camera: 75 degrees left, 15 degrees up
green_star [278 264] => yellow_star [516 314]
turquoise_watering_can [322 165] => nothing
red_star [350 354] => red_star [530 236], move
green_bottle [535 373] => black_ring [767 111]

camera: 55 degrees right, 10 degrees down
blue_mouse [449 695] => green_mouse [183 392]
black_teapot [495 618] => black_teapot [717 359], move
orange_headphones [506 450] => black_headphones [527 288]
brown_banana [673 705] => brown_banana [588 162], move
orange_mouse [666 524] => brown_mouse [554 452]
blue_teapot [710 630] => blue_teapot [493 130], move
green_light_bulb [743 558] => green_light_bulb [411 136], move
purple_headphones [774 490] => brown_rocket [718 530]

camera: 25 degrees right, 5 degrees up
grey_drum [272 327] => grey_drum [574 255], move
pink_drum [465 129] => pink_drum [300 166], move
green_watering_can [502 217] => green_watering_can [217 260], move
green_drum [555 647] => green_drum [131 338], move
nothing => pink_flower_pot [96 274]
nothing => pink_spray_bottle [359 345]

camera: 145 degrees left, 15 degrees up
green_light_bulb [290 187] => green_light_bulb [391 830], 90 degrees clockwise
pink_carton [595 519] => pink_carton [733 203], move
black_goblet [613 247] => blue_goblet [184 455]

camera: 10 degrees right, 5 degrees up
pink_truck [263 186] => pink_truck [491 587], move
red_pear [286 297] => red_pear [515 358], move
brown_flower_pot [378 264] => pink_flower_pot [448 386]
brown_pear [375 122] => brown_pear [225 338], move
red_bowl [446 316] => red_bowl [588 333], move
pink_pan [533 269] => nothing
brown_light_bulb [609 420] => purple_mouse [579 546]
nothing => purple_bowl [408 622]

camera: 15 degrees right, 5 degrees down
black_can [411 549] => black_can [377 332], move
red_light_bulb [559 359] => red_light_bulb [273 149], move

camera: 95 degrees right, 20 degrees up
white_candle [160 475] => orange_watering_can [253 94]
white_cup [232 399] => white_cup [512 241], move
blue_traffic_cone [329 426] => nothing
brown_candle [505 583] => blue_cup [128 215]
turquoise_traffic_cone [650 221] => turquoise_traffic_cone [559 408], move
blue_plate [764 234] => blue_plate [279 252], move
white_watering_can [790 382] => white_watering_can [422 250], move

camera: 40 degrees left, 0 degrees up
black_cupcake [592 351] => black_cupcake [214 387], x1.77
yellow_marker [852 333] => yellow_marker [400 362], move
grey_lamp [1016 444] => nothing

◆ **Task to complete**: What is wanted is every line from the first line of the entries through the line that contains "green_light_bulb [743 558]", given again exactly.

◆ **Result**:
camera: 75 degrees left, 15 degrees up
green_star [278 264] => yellow_star [516 314]
turquoise_watering_can [322 165] => nothing
red_star [350 354] => red_star [530 236], move
green_bottle [535 373] => black_ring [767 111]

camera: 55 degrees right, 10 degrees down
blue_mouse [449 695] => green_mouse [183 392]
black_teapot [495 618] => black_teapot [717 359], move
orange_headphones [506 450] => black_headphones [527 288]
brown_banana [673 705] => brown_banana [588 162], move
orange_mouse [666 524] => brown_mouse [554 452]
blue_teapot [710 630] => blue_teapot [493 130], move
green_light_bulb [743 558] => green_light_bulb [411 136], move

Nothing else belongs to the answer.